Dataset excerpts
****************
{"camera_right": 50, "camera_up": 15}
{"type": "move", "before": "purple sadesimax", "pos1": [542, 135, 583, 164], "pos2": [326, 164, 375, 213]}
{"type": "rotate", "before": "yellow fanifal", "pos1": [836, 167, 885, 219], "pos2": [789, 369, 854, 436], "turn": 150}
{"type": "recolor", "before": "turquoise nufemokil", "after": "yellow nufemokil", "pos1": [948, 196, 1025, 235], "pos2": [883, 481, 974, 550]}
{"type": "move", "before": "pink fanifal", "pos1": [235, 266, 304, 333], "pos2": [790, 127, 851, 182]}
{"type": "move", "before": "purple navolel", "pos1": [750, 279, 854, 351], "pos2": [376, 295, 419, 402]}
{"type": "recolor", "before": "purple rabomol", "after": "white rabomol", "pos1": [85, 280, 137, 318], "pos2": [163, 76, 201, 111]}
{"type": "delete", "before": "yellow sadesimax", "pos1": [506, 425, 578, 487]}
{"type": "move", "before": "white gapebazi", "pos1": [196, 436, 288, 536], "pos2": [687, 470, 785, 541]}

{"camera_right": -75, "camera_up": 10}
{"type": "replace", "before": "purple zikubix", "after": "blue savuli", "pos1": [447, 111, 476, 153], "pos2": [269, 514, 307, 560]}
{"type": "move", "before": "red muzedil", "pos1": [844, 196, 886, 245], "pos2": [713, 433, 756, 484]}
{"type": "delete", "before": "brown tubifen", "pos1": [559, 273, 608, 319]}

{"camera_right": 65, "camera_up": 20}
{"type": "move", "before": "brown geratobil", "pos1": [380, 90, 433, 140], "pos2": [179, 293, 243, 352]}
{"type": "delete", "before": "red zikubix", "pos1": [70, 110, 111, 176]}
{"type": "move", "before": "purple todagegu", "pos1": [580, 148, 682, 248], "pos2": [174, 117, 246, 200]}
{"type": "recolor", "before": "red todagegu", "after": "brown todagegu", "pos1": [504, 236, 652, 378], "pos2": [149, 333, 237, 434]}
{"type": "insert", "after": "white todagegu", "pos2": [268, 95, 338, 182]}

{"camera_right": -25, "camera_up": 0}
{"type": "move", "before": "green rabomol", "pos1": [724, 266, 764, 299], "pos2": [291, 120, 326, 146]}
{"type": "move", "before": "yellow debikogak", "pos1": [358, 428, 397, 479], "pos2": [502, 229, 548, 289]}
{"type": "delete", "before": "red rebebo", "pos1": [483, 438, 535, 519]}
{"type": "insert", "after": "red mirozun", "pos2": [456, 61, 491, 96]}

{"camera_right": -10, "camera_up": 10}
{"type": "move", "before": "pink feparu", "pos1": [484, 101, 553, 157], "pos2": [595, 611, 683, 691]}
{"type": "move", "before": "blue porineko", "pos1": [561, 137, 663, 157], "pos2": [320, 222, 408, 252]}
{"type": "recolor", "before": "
****************
• [How to complete this task]:
Exactly as they appear above, transcribe the records in full.

• [Output of the task]:
{"camera_right": 50, "camera_up": 15}
{"type": "move", "before": "purple sadesimax", "pos1": [542, 135, 583, 164], "pos2": [326, 164, 375, 213]}
{"type": "rotate", "before": "yellow fanifal", "pos1": [836, 167, 885, 219], "pos2": [789, 369, 854, 436], "turn": 150}
{"type": "recolor", "before": "turquoise nufemokil", "after": "yellow nufemokil", "pos1": [948, 196, 1025, 235], "pos2": [883, 481, 974, 550]}
{"type": "move", "before": "pink fanifal", "pos1": [235, 266, 304, 333], "pos2": [790, 127, 851, 182]}
{"type": "move", "before": "purple navolel", "pos1": [750, 279, 854, 351], "pos2": [376, 295, 419, 402]}
{"type": "recolor", "before": "purple rabomol", "after": "white rabomol", "pos1": [85, 280, 137, 318], "pos2": [163, 76, 201, 111]}
{"type": "delete", "before": "yellow sadesimax", "pos1": [506, 425, 578, 487]}
{"type": "move", "before": "white gapebazi", "pos1": [196, 436, 288, 536], "pos2": [687, 470, 785, 541]}

{"camera_right": -75, "camera_up": 10}
{"type": "replace", "before": "purple zikubix", "after": "blue savuli", "pos1": [447, 111, 476, 153], "pos2": [269, 514, 307, 560]}
{"type": "move", "before": "red muzedil", "pos1": [844, 196, 886, 245], "pos2": [713, 433, 756, 484]}
{"type": "delete", "before": "brown tubifen", "pos1": [559, 273, 608, 319]}

{"camera_right": 65, "camera_up": 20}
{"type": "move", "before": "brown geratobil", "pos1": [380, 90, 433, 140], "pos2": [179, 293, 243, 352]}
{"type": "delete", "before": "red zikubix", "pos1": [70, 110, 111, 176]}
{"type": "move", "before": "purple todagegu", "pos1": [580, 148, 682, 248], "pos2": [174, 117, 246, 200]}
{"type": "recolor", "before": "red todagegu", "after": "brown todagegu", "pos1": [504, 236, 652, 378], "pos2": [149, 333, 237, 434]}
{"type": "insert", "after": "white todagegu", "pos2": [268, 95, 338, 182]}

{"camera_right": -25, "camera_up": 0}
{"type": "move", "before": "green rabomol", "pos1": [724, 266, 764, 299], "pos2": [291, 120, 326, 146]}
{"type": "move", "before": "yellow debikogak", "pos1": [358, 428, 397, 479], "pos2": [502, 229, 548, 289]}
{"type": "delete", "before": "red rebebo", "pos1": [483, 438, 535, 519]}
{"type": "insert", "after": "red mirozun", "pos2": [456, 61, 491, 96]}

{"camera_right": -10, "camera_up": 10}
{"type": "move", "before": "pink feparu", "pos1": [484, 101, 553, 157], "pos2": [595, 611, 683, 691]}
{"type": "move", "before": "blue porineko", "pos1": [561, 137, 663, 157], "pos2": [320, 222, 408, 252]}
{"type": "recolor", "before": "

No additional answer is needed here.